Provided data →
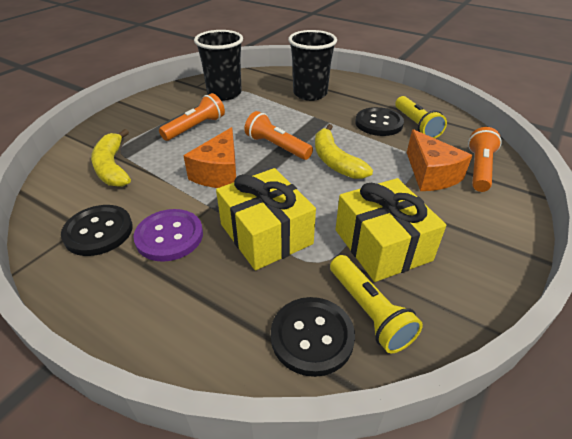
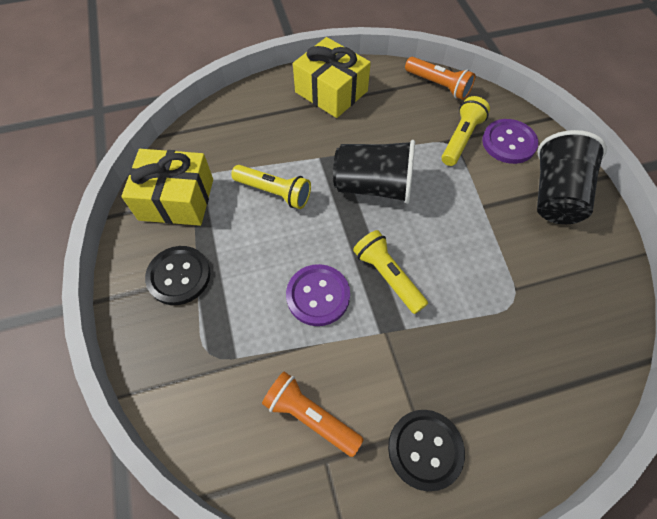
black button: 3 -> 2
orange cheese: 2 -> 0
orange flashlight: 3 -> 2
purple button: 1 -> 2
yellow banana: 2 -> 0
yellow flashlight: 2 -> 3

---

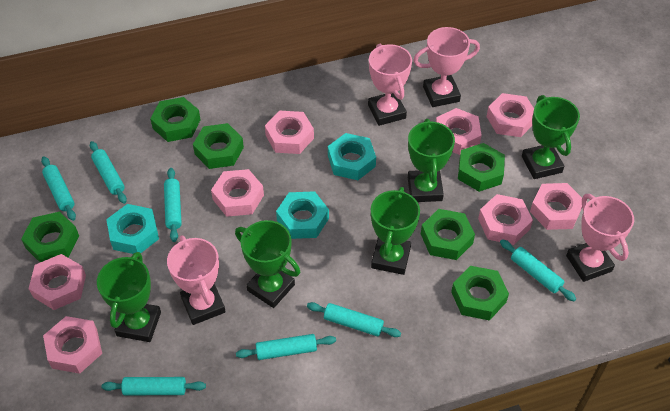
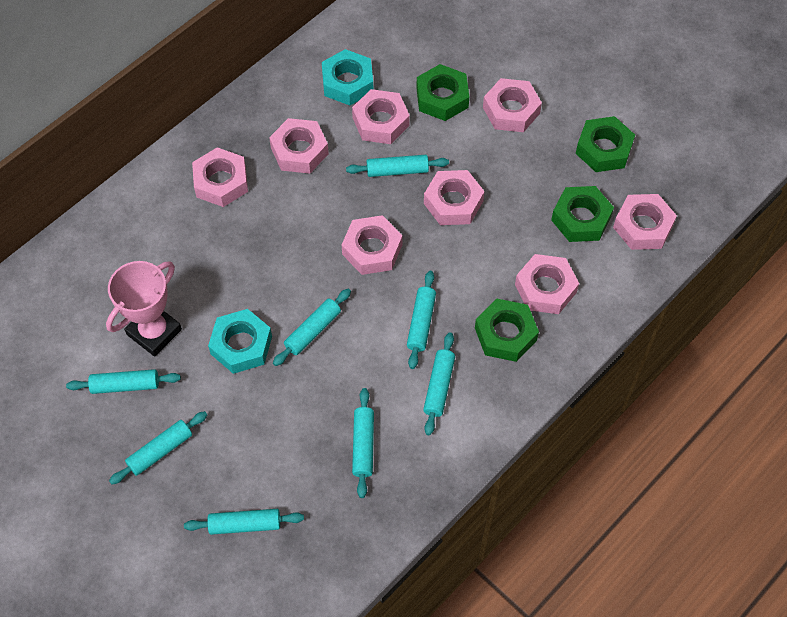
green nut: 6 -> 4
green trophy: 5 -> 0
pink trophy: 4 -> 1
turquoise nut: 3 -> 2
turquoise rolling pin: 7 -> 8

...

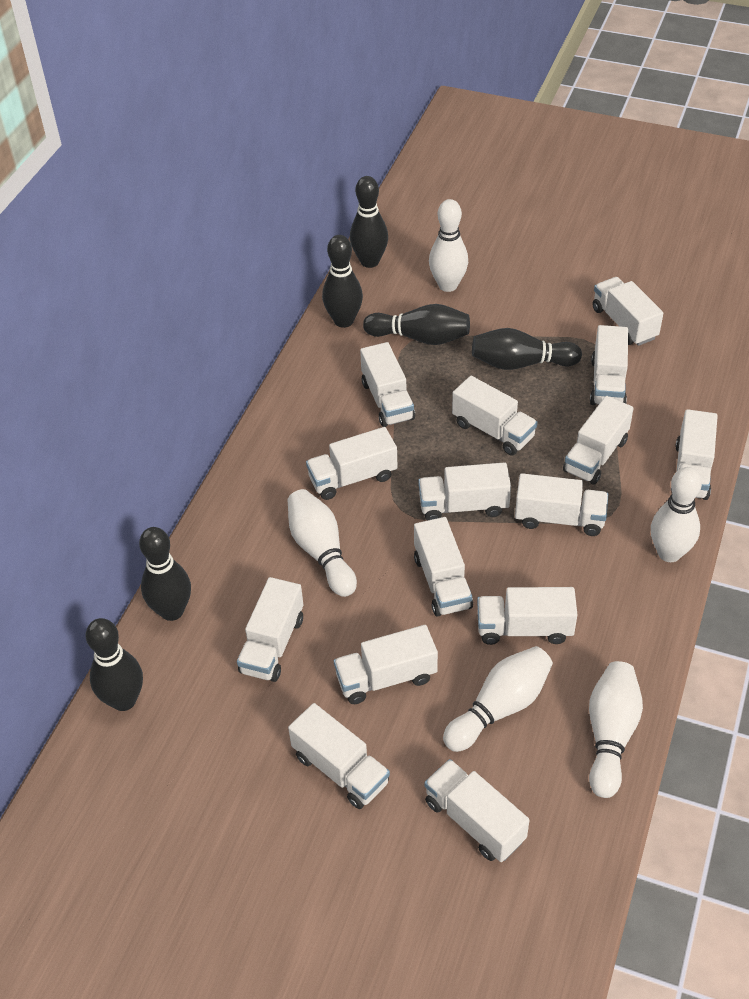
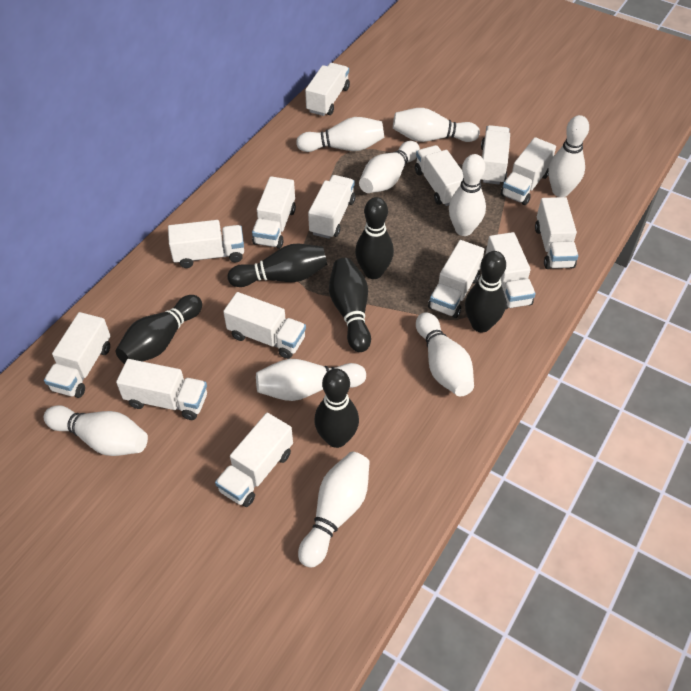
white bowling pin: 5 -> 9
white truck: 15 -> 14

Problem requirements →
Quote the data above from the line containing "green trophy: 5 -> 0" to the line containing "turquoise rolling pin: 7 -> 8", inclusive, and stop.

Task solution →
green trophy: 5 -> 0
pink trophy: 4 -> 1
turquoise nut: 3 -> 2
turquoise rolling pin: 7 -> 8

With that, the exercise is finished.